= EXERCISE REQUIREMENTS =
Search the data for "house" and copy every matching line.

= AVAILABLE RECORDS =
((

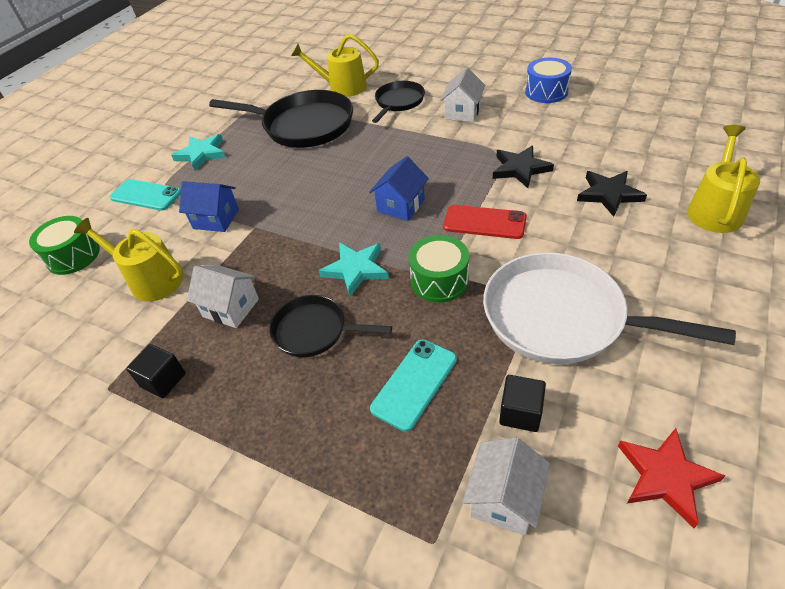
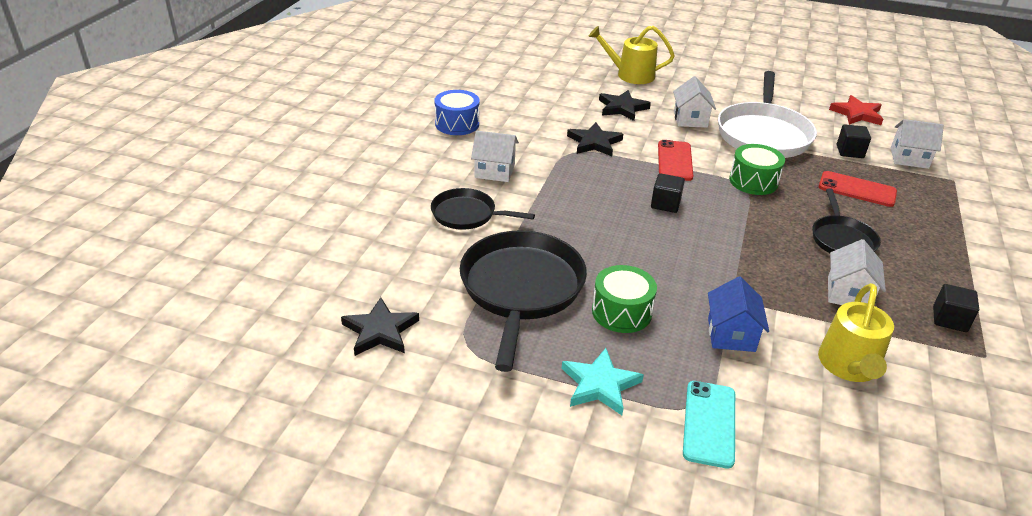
camera: 105 degrees left, 10 degrees down
(73, 256) = (855, 465): green drum -> green drum (621, 312)
(284, 79) = (380, 331): none -> black star
(343, 87) = (420, 264): yellow watering can -> none
(356, 269) = (762, 223): turquoise star -> none
(401, 205) = (665, 204): blue house -> black cube
(414, 383) = (857, 189): turquoise phone -> red phone
(592, 250) = (690, 119): none -> white house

))

= ANSWER =
(401, 205) = (665, 204): blue house -> black cube
(592, 250) = (690, 119): none -> white house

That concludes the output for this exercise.